#### Task data:
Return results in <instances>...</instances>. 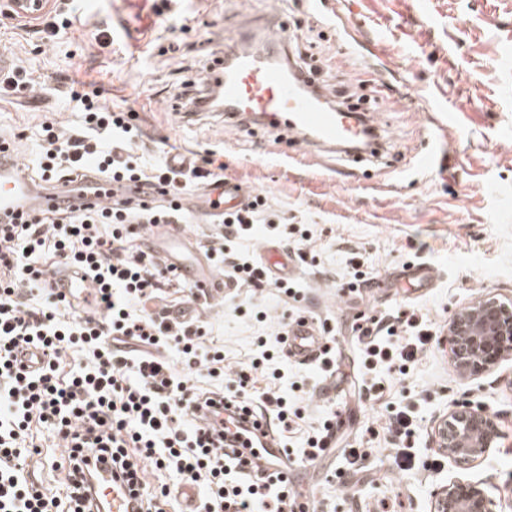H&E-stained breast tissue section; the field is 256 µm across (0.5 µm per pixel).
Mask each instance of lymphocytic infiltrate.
Listing matches in <instances>:
<instances>
[{"label":"lymphocytic infiltrate","instance_id":"obj_1","mask_svg":"<svg viewBox=\"0 0 512 512\" xmlns=\"http://www.w3.org/2000/svg\"><path fill=\"white\" fill-rule=\"evenodd\" d=\"M71 97L81 130L63 136L45 125L34 177L73 183L93 174L116 188L140 183L151 191L116 197L109 208L64 207L0 224V512H87L74 478L106 459L144 512H165L172 502L167 484L148 480L151 471L205 485L199 512H285L296 498L290 479L246 471L239 456L226 453L224 438L185 420L195 414L202 392L194 380L202 374L227 378L229 401L260 406L280 430L299 417L298 408L273 389L255 392L249 371H228L223 348L206 345L204 321L181 319L162 305L165 289L184 281L136 244L152 225L185 223L184 195L223 180V167L147 162L135 153V112L76 91ZM269 221L258 194L224 215V231L207 255L225 278L267 287L246 243ZM57 265L88 274L94 310L78 309L44 279ZM353 330L368 372L406 371L432 341L430 328L412 317H365ZM29 348L39 351V366L21 359ZM171 351L178 363L168 360ZM41 431L60 449L49 463L61 482L54 490L29 470L43 455Z\"/></svg>","mask_w":512,"mask_h":512}]
</instances>
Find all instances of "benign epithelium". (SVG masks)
<instances>
[{"instance_id": "1", "label": "benign epithelium", "mask_w": 512, "mask_h": 512, "mask_svg": "<svg viewBox=\"0 0 512 512\" xmlns=\"http://www.w3.org/2000/svg\"><path fill=\"white\" fill-rule=\"evenodd\" d=\"M448 343L458 373L474 379L512 357V301L482 294L448 320ZM437 447L459 465H472L496 446L499 428L484 407L462 402L435 426ZM482 484L455 479L435 494L433 512H493Z\"/></svg>"}]
</instances>
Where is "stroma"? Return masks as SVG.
Wrapping results in <instances>:
<instances>
[{
    "instance_id": "stroma-1",
    "label": "stroma",
    "mask_w": 512,
    "mask_h": 512,
    "mask_svg": "<svg viewBox=\"0 0 512 512\" xmlns=\"http://www.w3.org/2000/svg\"><path fill=\"white\" fill-rule=\"evenodd\" d=\"M68 12L72 22L54 41L19 28H0L12 46V61L30 74L34 91L22 98L0 96V134L19 135L24 165L36 166L42 127L69 133L79 125L70 74L99 101L137 112L138 150L154 160L180 150L200 164L208 151L223 162L226 177L266 197L271 211L294 225H307V255L295 279L302 302L273 288L241 287L232 296L202 306L212 344L223 347L230 368H249L259 340L269 338L284 316L304 308L335 330L339 369L320 375L295 358L274 357L284 374L277 384L303 413L288 434L291 447L304 445L307 431L326 410L336 412L340 448L312 465L295 466L296 507L307 512H431L434 494L449 481L482 483L497 505L512 512V358L475 379L457 372L447 341L451 316L485 293L512 298V0H48L46 16ZM290 25L308 23L324 32L316 56H328L332 97L354 91L357 44L344 36L359 31L384 58L385 83L368 79L381 98L377 123L385 132L381 158L361 162L341 154L309 151L287 165L291 147L277 134L251 127L231 130L220 112L194 119L172 111L173 83L200 76L216 46H232L244 35L263 37L276 13ZM360 41V42H361ZM409 88L399 93L398 78ZM457 113L444 145L427 128L447 106ZM438 148L441 164L419 170L414 157ZM363 256L370 279L359 294L338 283L349 253ZM425 265L434 279L412 281L410 267ZM253 300L266 318L240 314ZM413 314L433 324L436 342L420 354L407 375L360 376V344L354 317ZM382 380V397L366 400L365 385ZM404 401L416 417L410 441L419 463L400 470V446L387 430L388 403ZM484 406L501 437L484 459L463 468L449 460L431 465L438 448L435 425L456 403ZM344 448L366 451L361 472L331 480Z\"/></svg>"
}]
</instances>
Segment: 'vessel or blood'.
<instances>
[{
  "mask_svg": "<svg viewBox=\"0 0 512 512\" xmlns=\"http://www.w3.org/2000/svg\"><path fill=\"white\" fill-rule=\"evenodd\" d=\"M278 35L269 37L262 56L245 54L232 49L224 56L210 60L204 71L207 87H220L227 119L244 125L250 118L261 120L265 128L286 131L291 142L306 149H336L346 142L359 139L362 128L344 113L336 111L323 97L308 86L304 74L280 60L278 47L284 41L286 21H278ZM56 190L31 182L17 159L0 156V213L16 216L32 215L52 209ZM247 197L239 183L224 181L210 184L198 195L195 205L188 207L189 219L201 215H217L238 207ZM147 249L164 264L174 266L184 280L194 288L204 289L207 295L223 293L228 283L203 255V248L183 227L160 225L153 227L147 237ZM263 263L270 282H282L294 274L292 259L277 248L265 250ZM51 280L60 292L84 309L95 306L94 288L89 279L68 268L51 272ZM287 350L297 360L316 362L326 346V339L312 324L296 320L286 329ZM222 413L247 433L249 443L260 445L262 454L253 457V464L271 473L287 469L288 458L279 445V437L271 432L266 417L254 410H242L227 405ZM99 475L110 481L105 501L96 502L97 512H138L140 502L126 485L112 476V468L101 464Z\"/></svg>",
  "mask_w": 512,
  "mask_h": 512,
  "instance_id": "vessel-or-blood-1",
  "label": "vessel or blood"
}]
</instances>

#### Your goal:
Check each line of these records for the string "vessel" and state only how many lines have it.

#### Correct answer:
3